(PROVIDED ENTRIES)
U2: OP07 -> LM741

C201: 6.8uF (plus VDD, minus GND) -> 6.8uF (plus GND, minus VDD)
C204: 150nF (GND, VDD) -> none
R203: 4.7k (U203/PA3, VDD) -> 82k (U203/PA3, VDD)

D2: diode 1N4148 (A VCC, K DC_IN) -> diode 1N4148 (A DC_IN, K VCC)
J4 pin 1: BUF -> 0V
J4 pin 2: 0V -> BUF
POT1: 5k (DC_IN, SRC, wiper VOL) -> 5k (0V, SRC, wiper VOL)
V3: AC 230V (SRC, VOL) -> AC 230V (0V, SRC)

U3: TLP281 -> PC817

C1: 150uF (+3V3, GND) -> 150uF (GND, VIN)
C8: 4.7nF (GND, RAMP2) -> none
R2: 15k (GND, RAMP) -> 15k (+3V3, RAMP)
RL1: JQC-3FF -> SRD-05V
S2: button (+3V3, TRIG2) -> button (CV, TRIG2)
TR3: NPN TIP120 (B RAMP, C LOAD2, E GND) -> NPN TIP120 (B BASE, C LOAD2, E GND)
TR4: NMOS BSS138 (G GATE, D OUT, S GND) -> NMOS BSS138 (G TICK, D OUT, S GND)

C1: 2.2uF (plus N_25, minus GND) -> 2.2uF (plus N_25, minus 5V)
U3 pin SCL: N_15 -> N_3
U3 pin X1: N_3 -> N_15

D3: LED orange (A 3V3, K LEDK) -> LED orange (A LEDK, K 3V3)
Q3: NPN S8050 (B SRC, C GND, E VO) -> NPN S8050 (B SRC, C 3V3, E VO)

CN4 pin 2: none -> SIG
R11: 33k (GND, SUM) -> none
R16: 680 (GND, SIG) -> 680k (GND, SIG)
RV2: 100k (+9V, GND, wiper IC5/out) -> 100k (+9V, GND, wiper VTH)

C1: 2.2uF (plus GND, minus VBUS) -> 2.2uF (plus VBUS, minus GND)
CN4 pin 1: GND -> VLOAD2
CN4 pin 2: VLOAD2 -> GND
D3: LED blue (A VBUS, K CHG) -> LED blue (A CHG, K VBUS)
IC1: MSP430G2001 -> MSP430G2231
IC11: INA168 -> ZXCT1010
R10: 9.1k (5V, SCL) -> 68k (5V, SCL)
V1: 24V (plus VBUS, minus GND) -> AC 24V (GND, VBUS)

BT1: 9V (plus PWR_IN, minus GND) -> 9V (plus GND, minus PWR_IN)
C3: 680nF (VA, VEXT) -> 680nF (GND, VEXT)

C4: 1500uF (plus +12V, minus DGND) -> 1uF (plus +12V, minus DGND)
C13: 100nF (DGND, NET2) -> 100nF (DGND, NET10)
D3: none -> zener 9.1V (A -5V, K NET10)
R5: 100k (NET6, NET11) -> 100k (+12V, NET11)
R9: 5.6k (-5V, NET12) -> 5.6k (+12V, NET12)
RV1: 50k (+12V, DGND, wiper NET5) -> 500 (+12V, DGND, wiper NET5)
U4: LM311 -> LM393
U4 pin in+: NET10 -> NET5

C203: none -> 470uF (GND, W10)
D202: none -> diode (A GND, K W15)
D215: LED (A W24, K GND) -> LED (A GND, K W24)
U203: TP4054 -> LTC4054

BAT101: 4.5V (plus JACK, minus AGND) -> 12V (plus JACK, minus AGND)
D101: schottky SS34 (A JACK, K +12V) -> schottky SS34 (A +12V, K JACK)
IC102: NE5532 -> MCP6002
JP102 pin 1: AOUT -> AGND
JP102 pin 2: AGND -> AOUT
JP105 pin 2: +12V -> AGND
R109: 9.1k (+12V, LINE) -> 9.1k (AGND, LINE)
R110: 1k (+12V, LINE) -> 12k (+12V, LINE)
(End PROVIDED ENTRIES)
-- DIRECTIONS FOR THIS TASK --
Filter the data for the string "DGND" and copy every line that has it.

-- ANSWER TO THE PROBLEM --
C4: 1500uF (plus +12V, minus DGND) -> 1uF (plus +12V, minus DGND)
C13: 100nF (DGND, NET2) -> 100nF (DGND, NET10)
RV1: 50k (+12V, DGND, wiper NET5) -> 500 (+12V, DGND, wiper NET5)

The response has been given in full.